→ **Work order**: Search the material for the word "left" and report each line where it turns up.

----

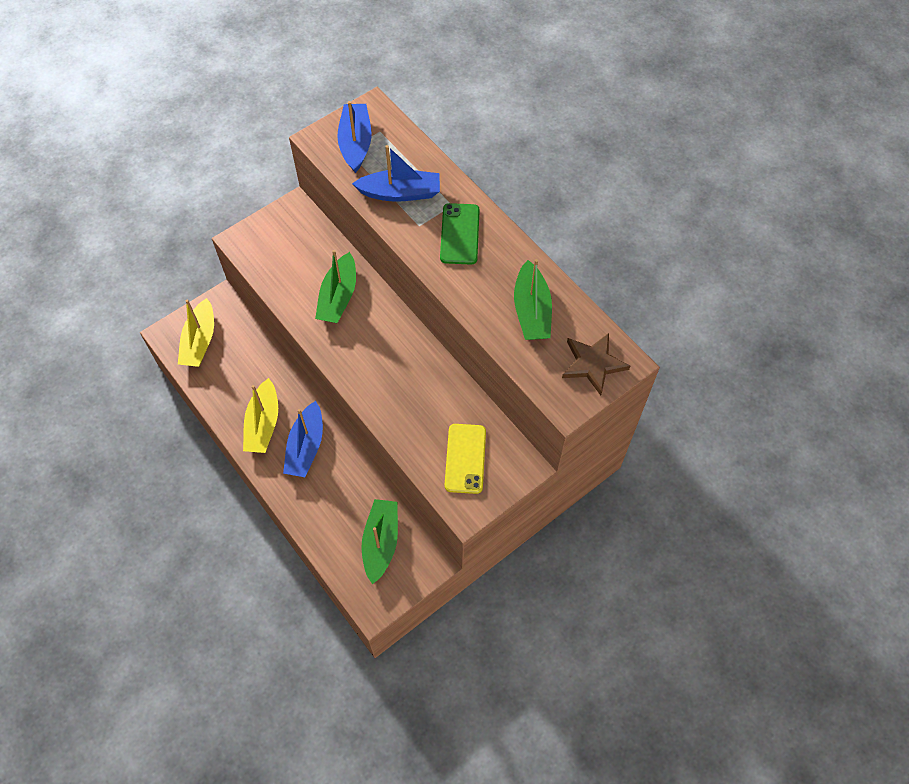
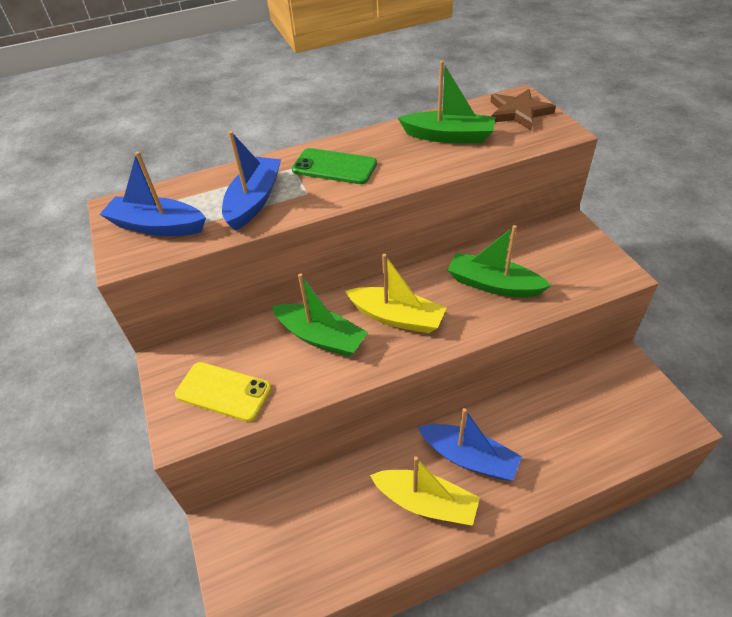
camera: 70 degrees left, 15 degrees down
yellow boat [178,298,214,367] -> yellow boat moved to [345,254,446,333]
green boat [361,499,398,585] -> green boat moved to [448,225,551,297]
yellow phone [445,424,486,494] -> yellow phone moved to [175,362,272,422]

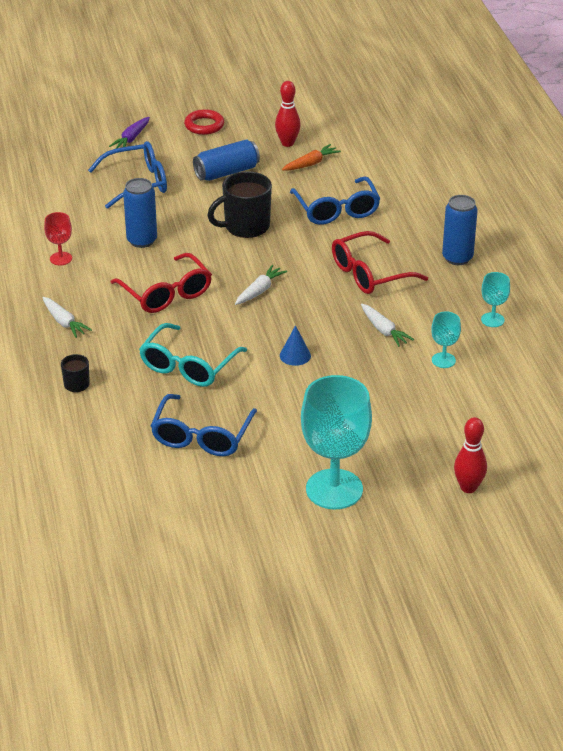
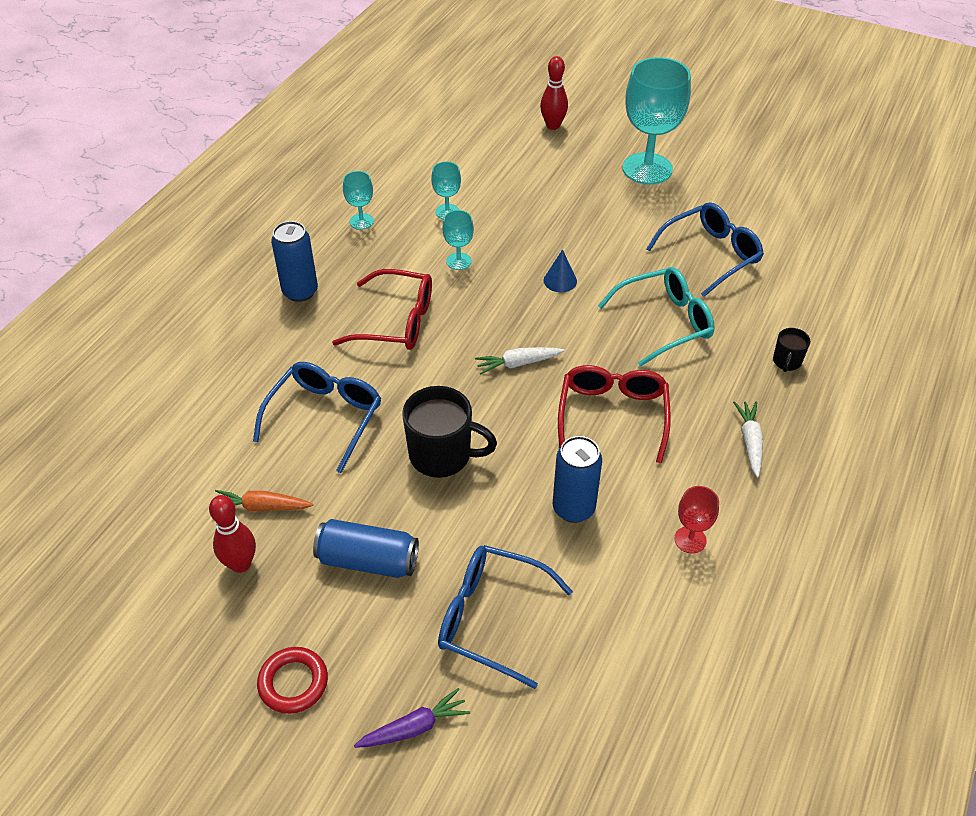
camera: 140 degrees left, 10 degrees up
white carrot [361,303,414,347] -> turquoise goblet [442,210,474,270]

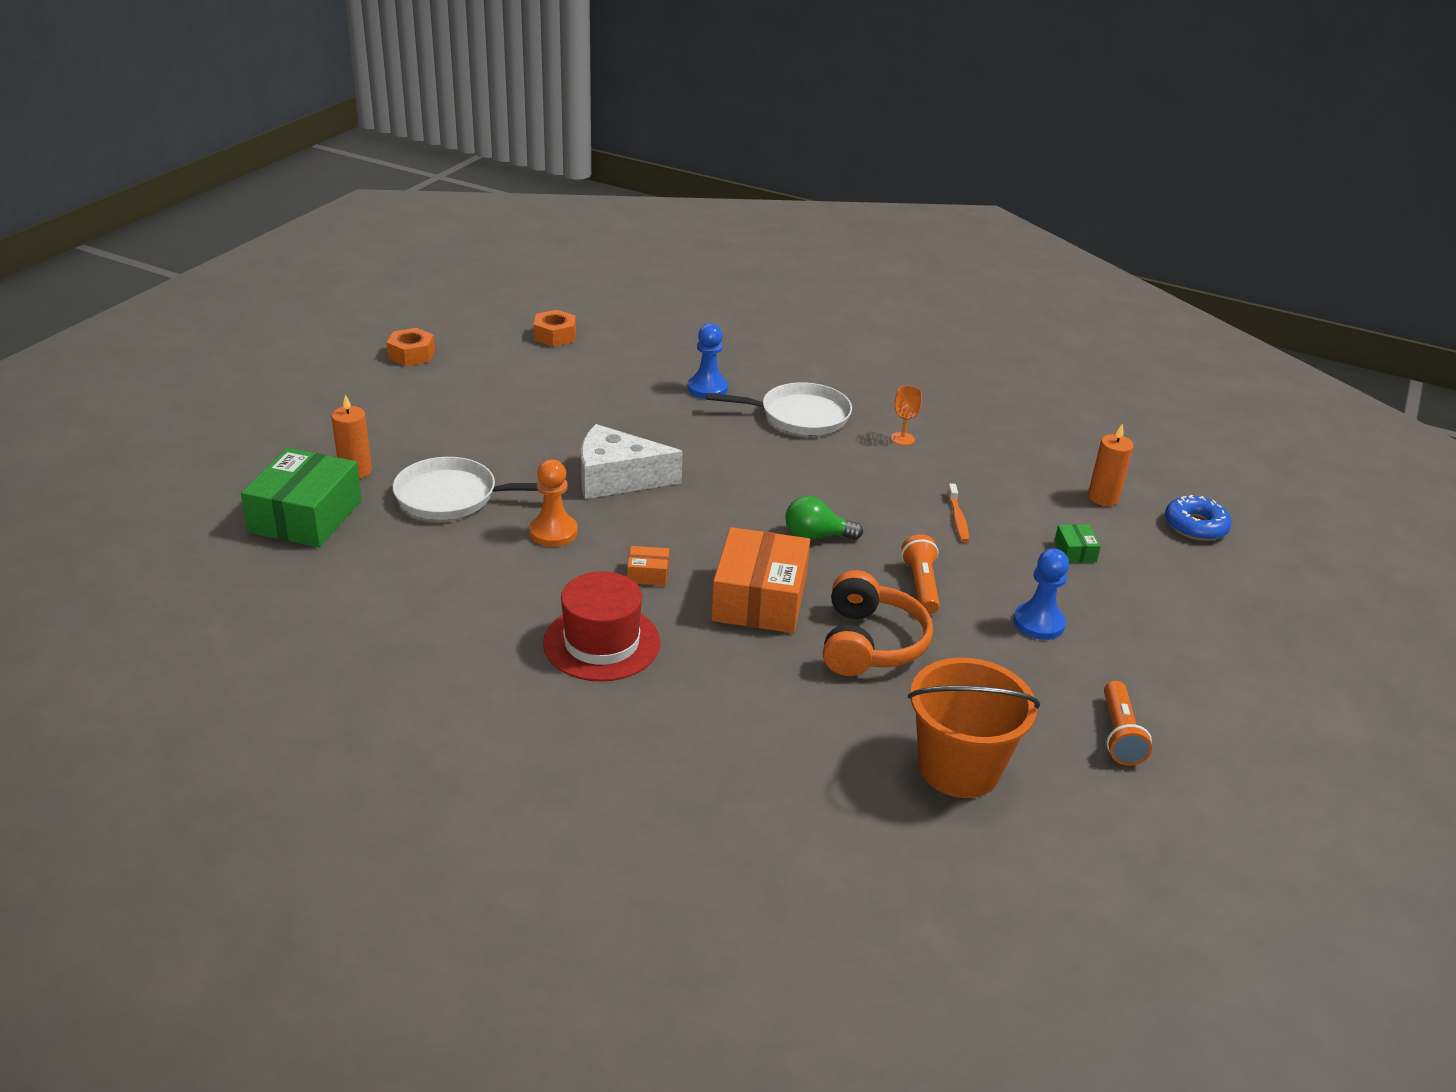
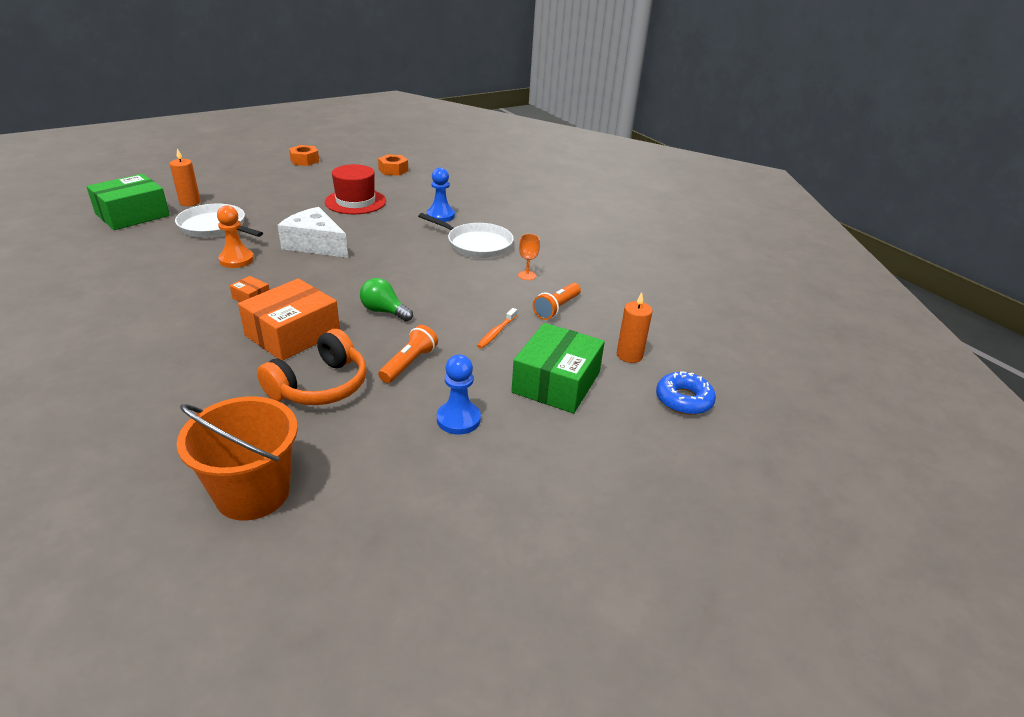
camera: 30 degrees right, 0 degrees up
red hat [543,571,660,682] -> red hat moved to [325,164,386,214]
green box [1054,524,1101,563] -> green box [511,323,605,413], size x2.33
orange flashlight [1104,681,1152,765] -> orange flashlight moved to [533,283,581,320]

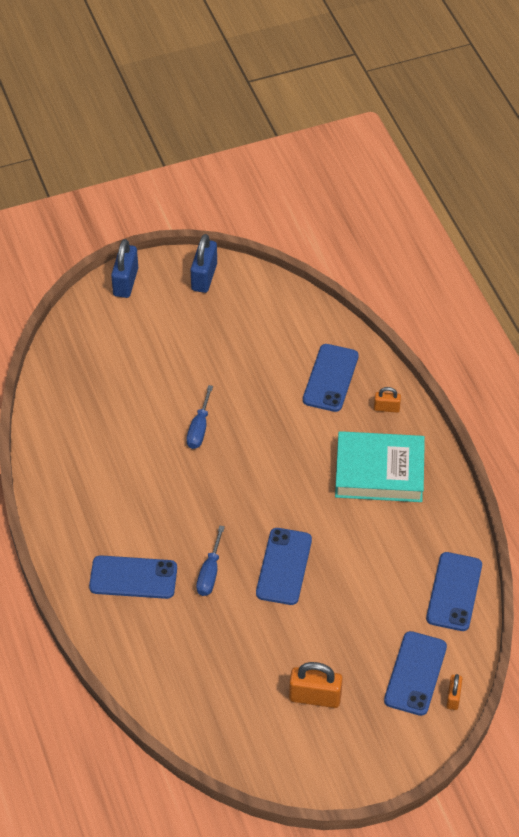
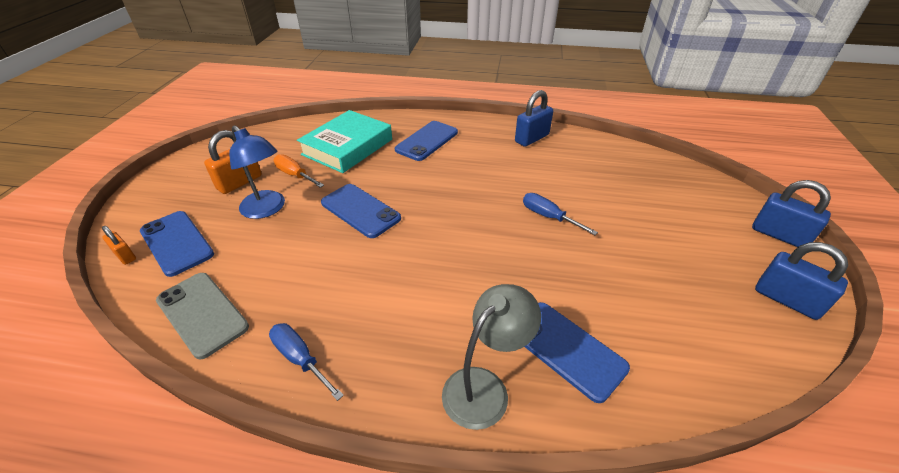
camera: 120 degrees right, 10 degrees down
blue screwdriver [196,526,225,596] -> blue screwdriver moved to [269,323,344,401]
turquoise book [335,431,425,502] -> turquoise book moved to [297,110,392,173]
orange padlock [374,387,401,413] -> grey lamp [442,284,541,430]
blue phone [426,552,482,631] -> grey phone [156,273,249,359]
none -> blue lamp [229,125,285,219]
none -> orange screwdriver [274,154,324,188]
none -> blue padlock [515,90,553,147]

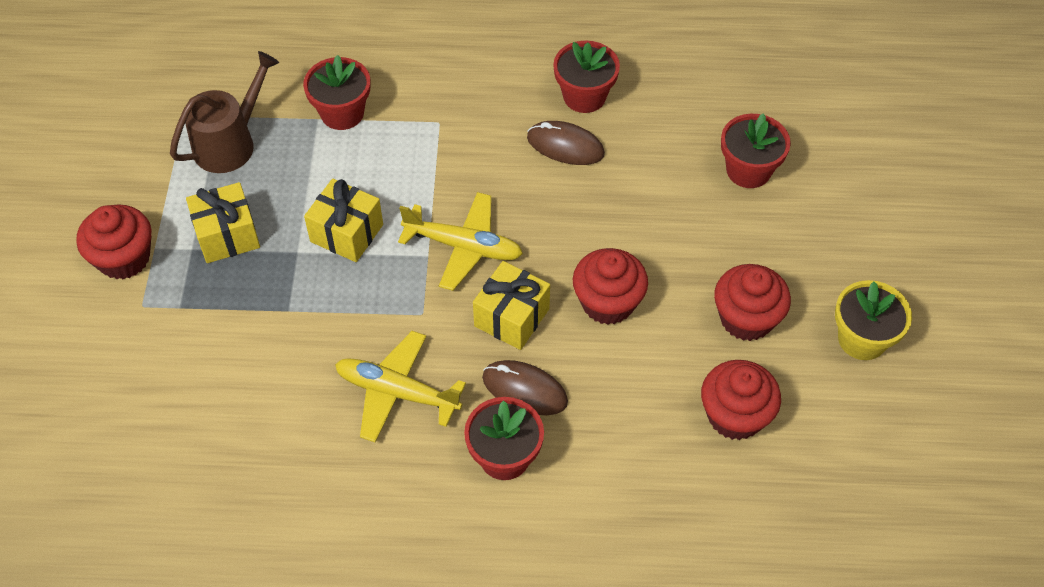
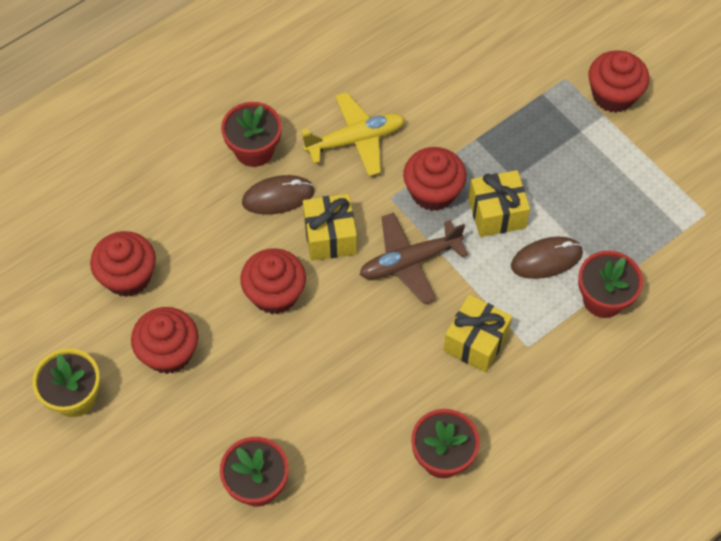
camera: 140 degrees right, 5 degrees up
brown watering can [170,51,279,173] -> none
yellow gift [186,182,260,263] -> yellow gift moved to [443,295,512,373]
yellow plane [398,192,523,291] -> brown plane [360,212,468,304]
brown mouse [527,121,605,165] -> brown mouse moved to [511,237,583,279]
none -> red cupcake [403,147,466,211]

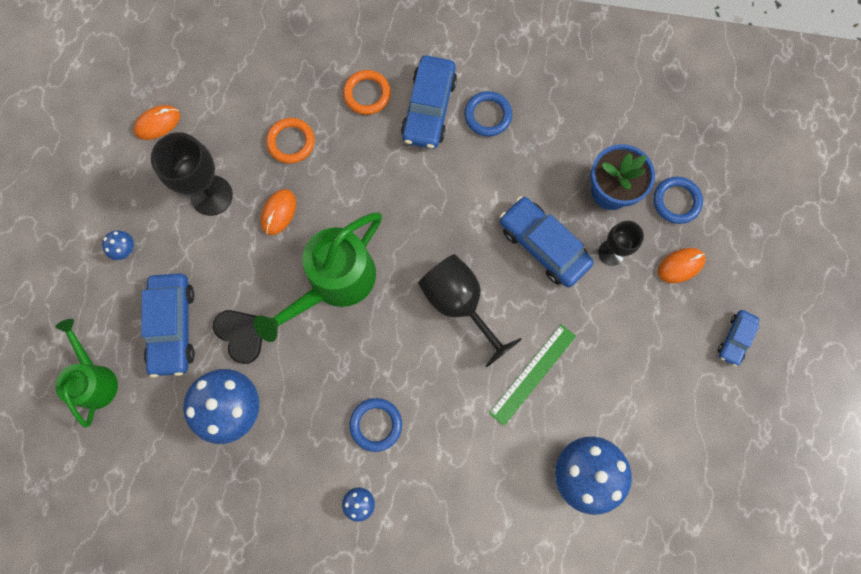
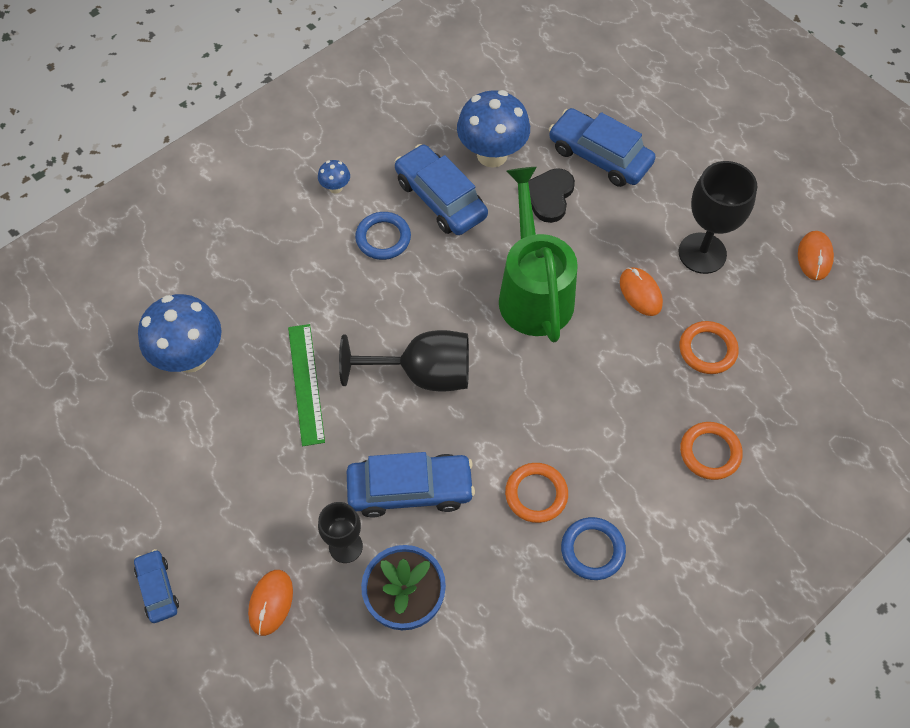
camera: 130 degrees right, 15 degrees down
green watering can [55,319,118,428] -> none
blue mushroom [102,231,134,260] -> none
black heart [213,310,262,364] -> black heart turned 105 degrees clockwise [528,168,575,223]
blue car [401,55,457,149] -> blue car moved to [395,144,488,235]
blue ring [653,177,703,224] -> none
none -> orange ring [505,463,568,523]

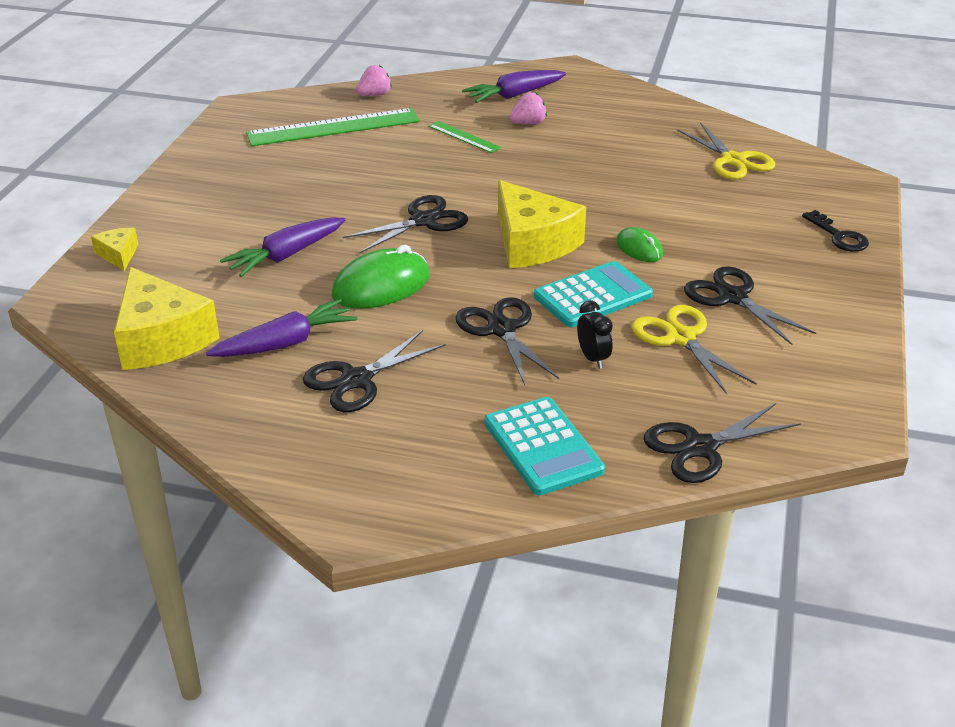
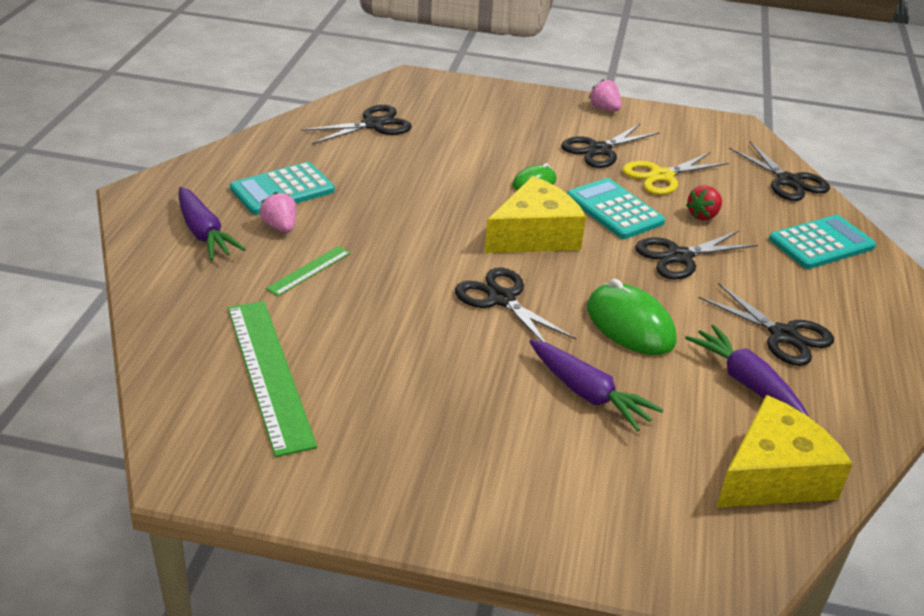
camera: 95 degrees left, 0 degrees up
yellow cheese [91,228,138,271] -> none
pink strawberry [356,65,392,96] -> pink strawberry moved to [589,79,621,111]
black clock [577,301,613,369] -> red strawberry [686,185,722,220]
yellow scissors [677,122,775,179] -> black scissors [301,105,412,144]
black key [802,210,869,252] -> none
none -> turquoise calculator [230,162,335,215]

----

→ **Response area**:
camera: 70 degrees left, 15 degrees down
camera: 140 degrees left, 10 degrees up
camera: 95 degrees left, 0 degrees up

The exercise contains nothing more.